**The problem:** Find the line that contains "(274, 338) = (606, 321): turquoise". Output it and every line after it to the end of the records, exactly as they appear.

┌─ Data for processing

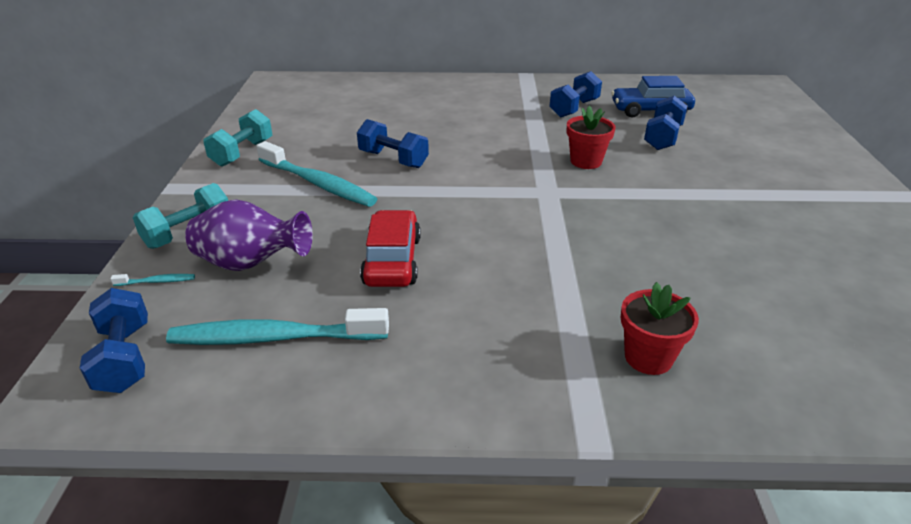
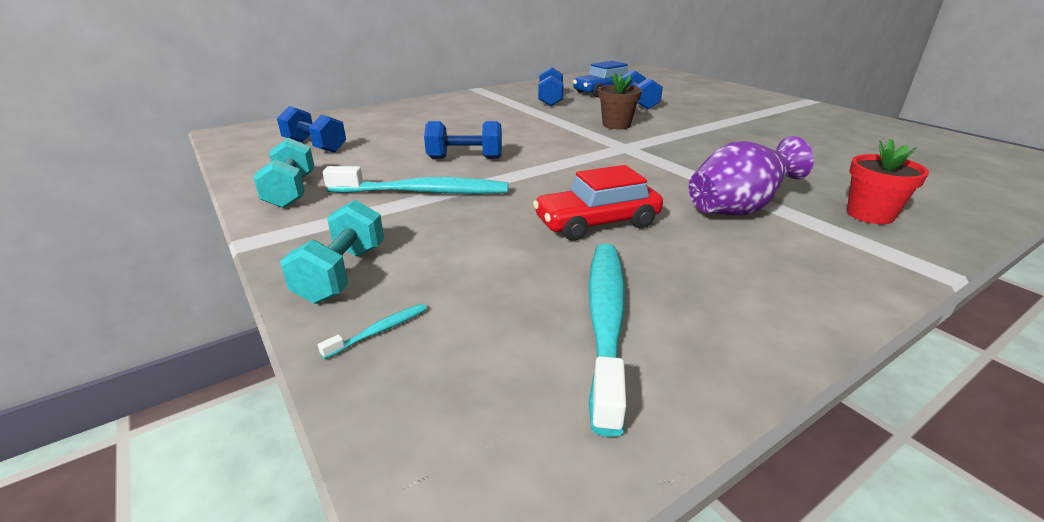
camera: 35 degrees left, 5 degrees down
(124, 358) = (473, 424): blue dumbbell -> blue dumbbell (315, 146)
(251, 264) = (467, 273): purple vase -> purple vase (737, 210)
(274, 338) = (606, 321): turquoise toothbrush -> turquoise toothbrush turned 135 degrees clockwise
(392, 261) = (597, 223): red car -> red car turned 75 degrees counterclockwise
(586, 161) = (616, 125): red flower pot -> brown flower pot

└─

**Task solution:**
(274, 338) = (606, 321): turquoise toothbrush -> turquoise toothbrush turned 135 degrees clockwise
(392, 261) = (597, 223): red car -> red car turned 75 degrees counterclockwise
(586, 161) = (616, 125): red flower pot -> brown flower pot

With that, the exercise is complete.